▶ **Task to complete**: Return the lines below in which the string "white" occurs.

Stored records
........

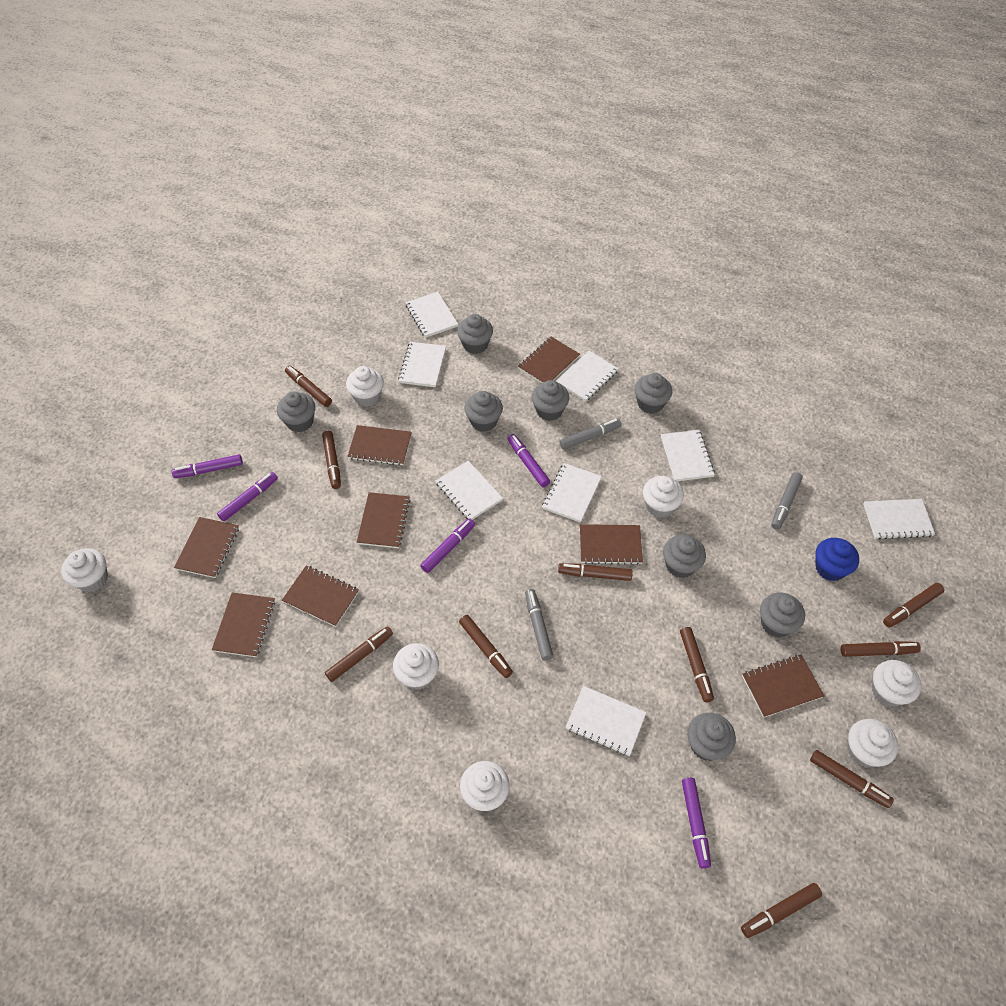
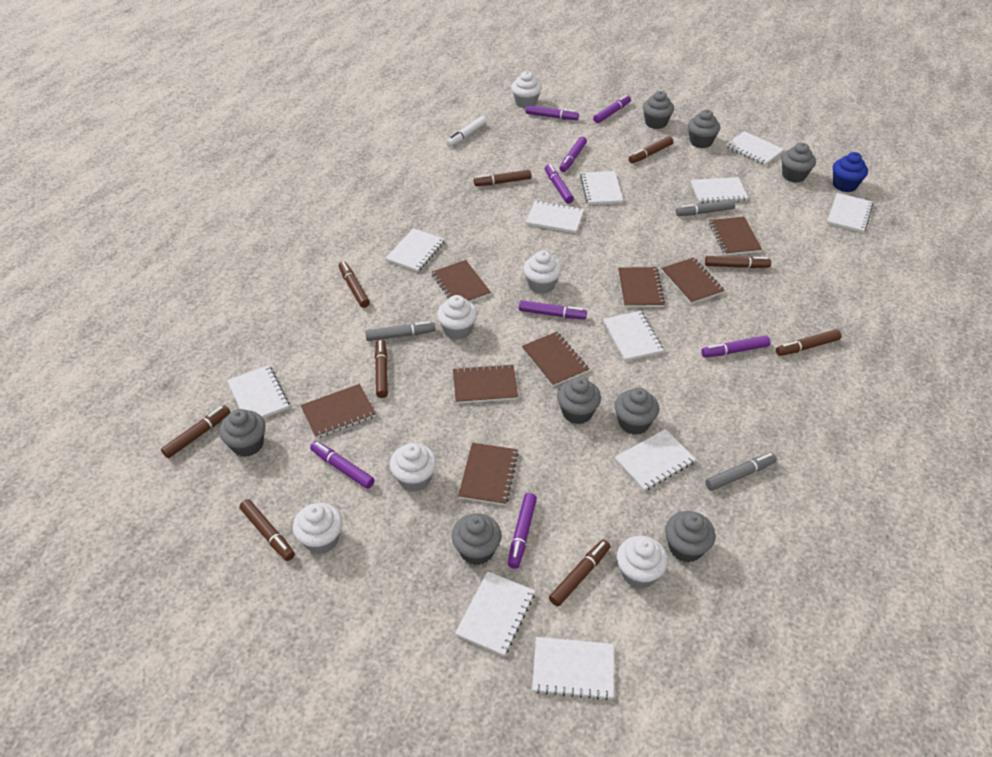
brown marker: 10 -> 9
purple marker: 5 -> 8
white cupcake: 7 -> 6
white marker: 0 -> 1
white notebook: 8 -> 11

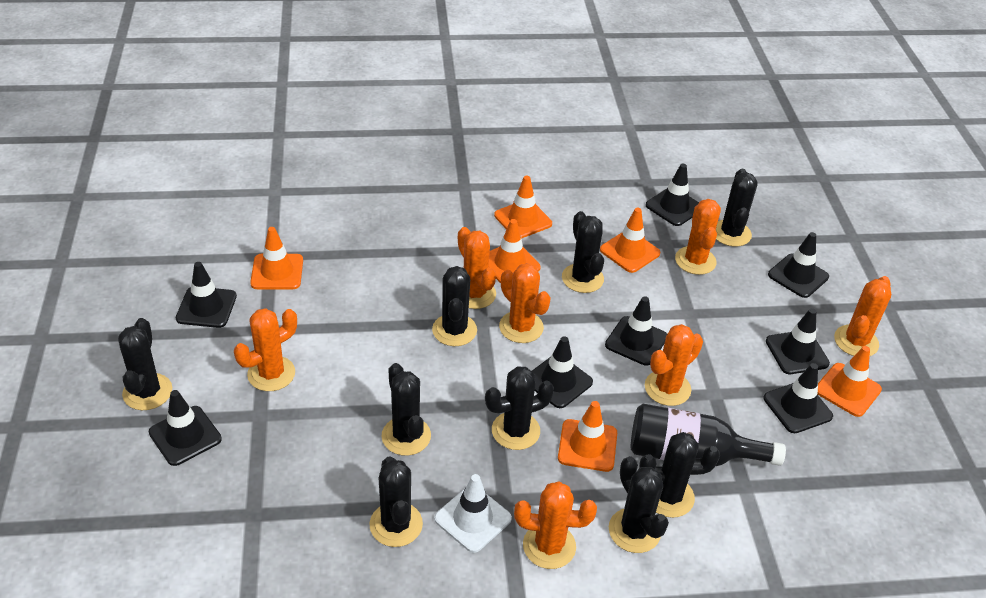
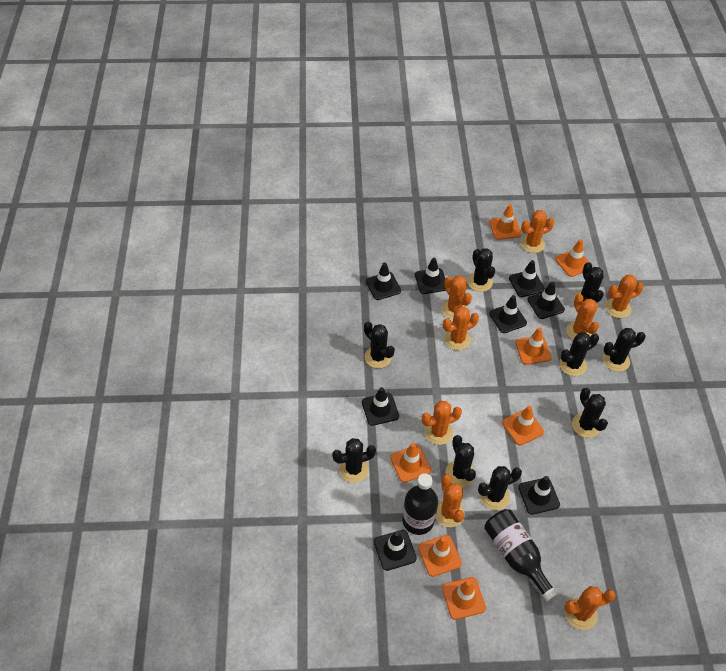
black bottle: 1 -> 2
orange cactus: 7 -> 8
orange traffic cone: 6 -> 7
white traffic cone: 1 -> 0

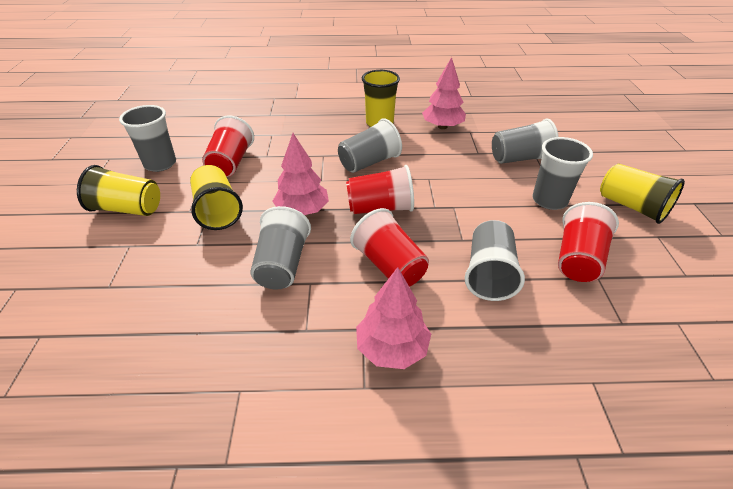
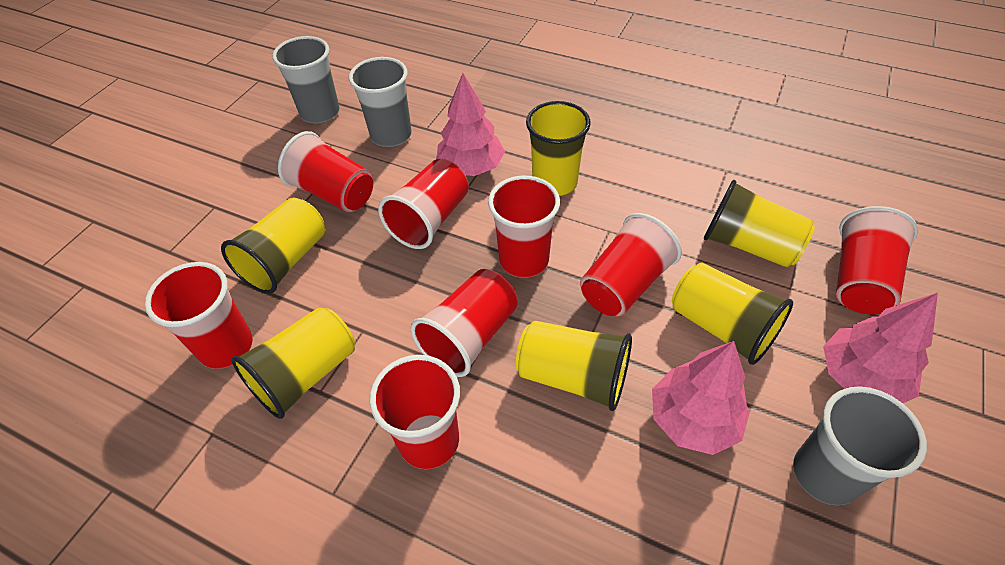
grey cup: 6 -> 3
red cup: 4 -> 8
yellow cup: 4 -> 6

........

▶ **Answer to the problem**:
white cupcake: 7 -> 6
white marker: 0 -> 1
white notebook: 8 -> 11
white traffic cone: 1 -> 0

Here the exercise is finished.